- **What to do**:
Using the records below, return exactly the lines from the one containing "DIGITS1 pin CLK: D3 -> D7" through the last, and omit pictures.

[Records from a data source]
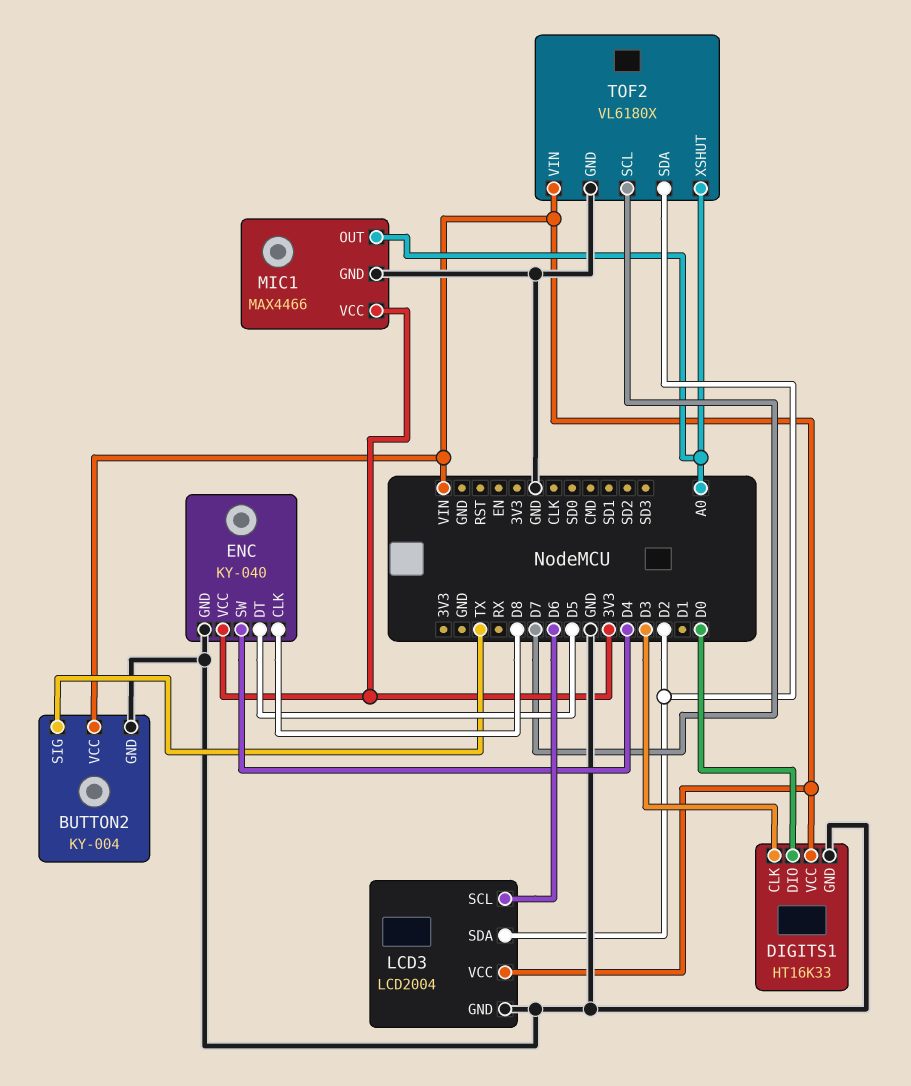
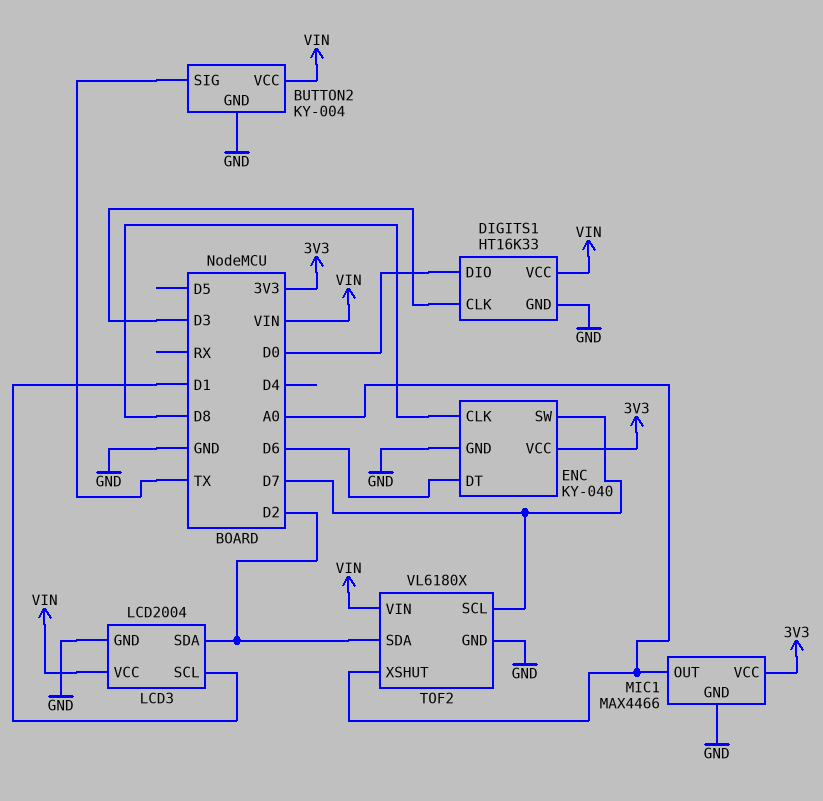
ENC pin DT: D5 -> D6
ENC pin SW: D4 -> D7
LCD3 pin SCL: D6 -> D1

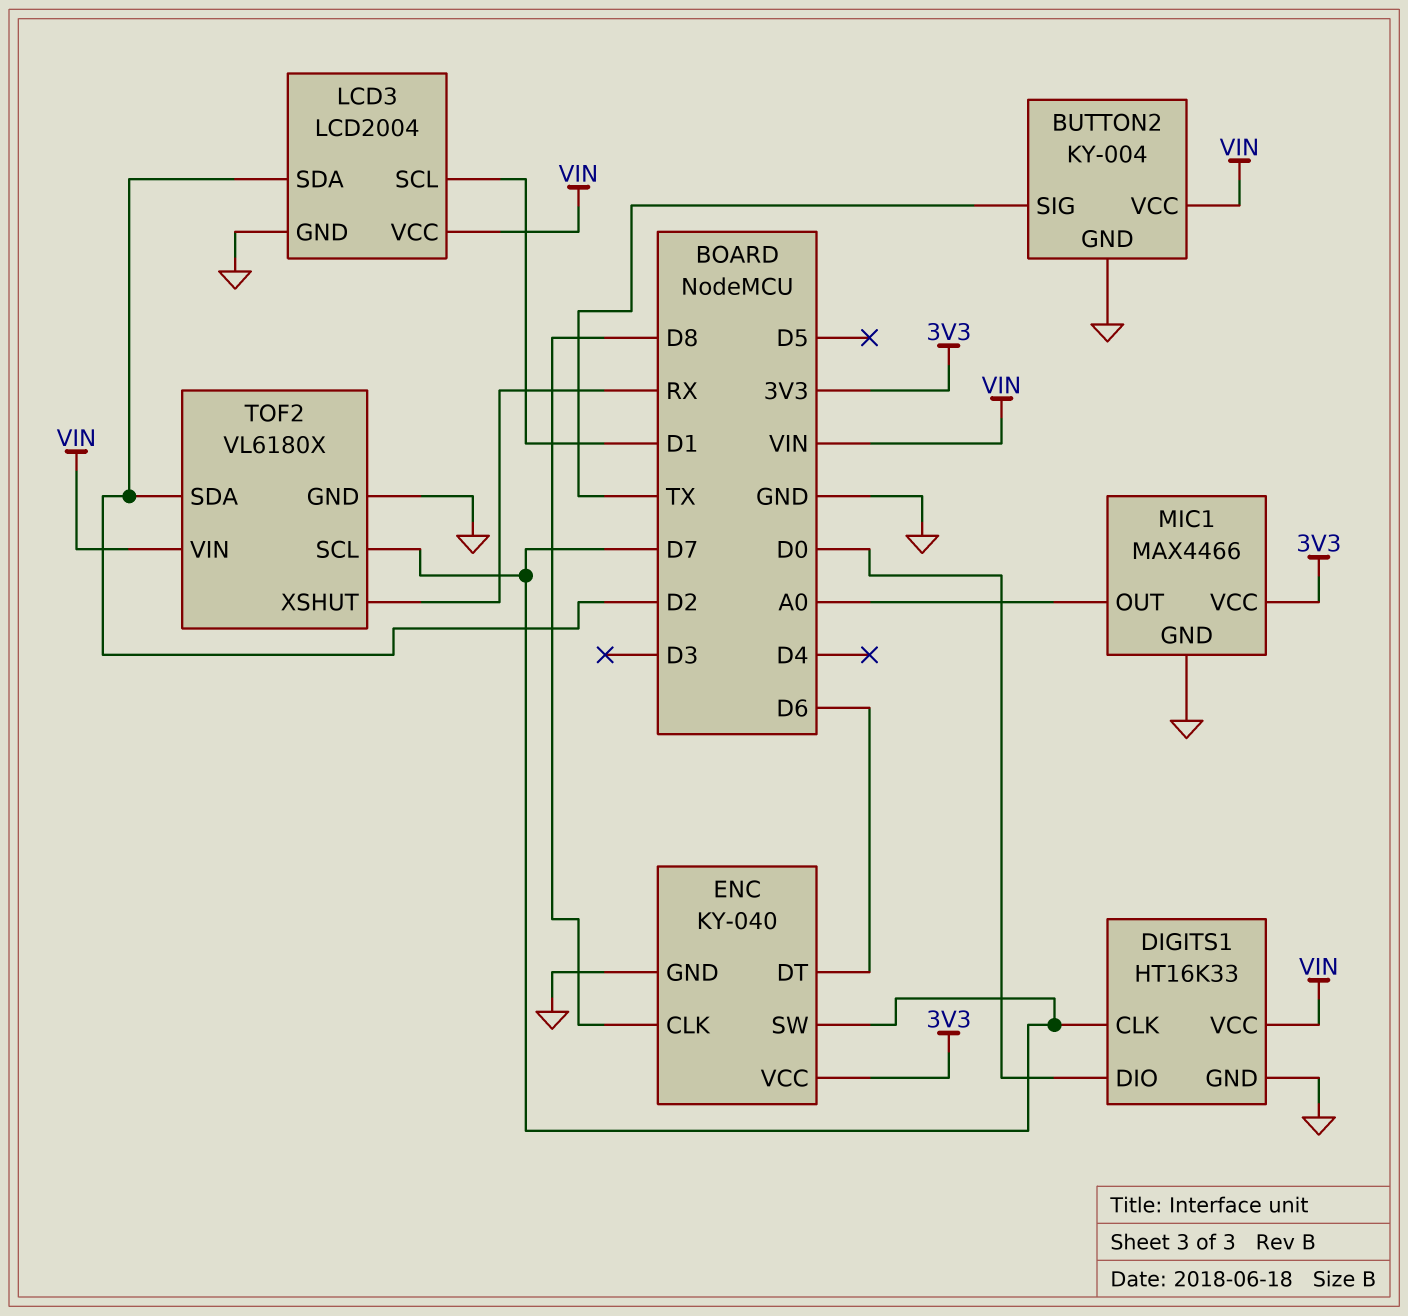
DIGITS1 pin CLK: D3 -> D7
TOF2 pin XSHUT: A0 -> RX

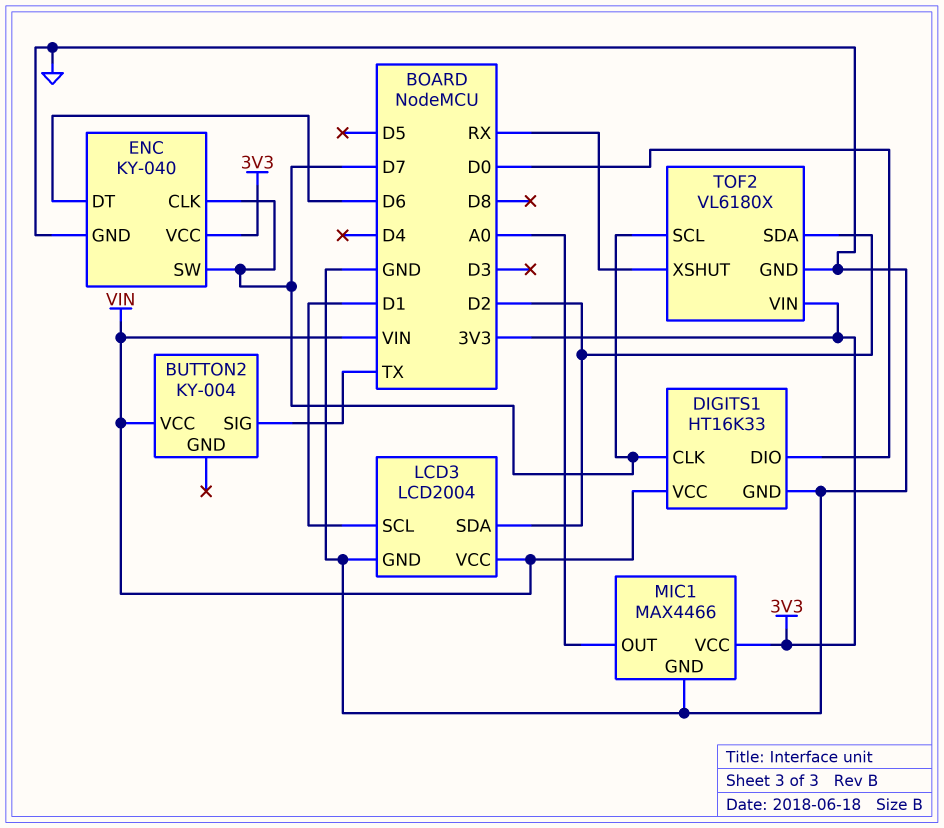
BUTTON2 pin GND: GND -> none
ENC pin CLK: D8 -> D7
TOF2 pin VIN: VIN -> 3V3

- **Result for this exercise**:
DIGITS1 pin CLK: D3 -> D7
TOF2 pin XSHUT: A0 -> RX

BUTTON2 pin GND: GND -> none
ENC pin CLK: D8 -> D7
TOF2 pin VIN: VIN -> 3V3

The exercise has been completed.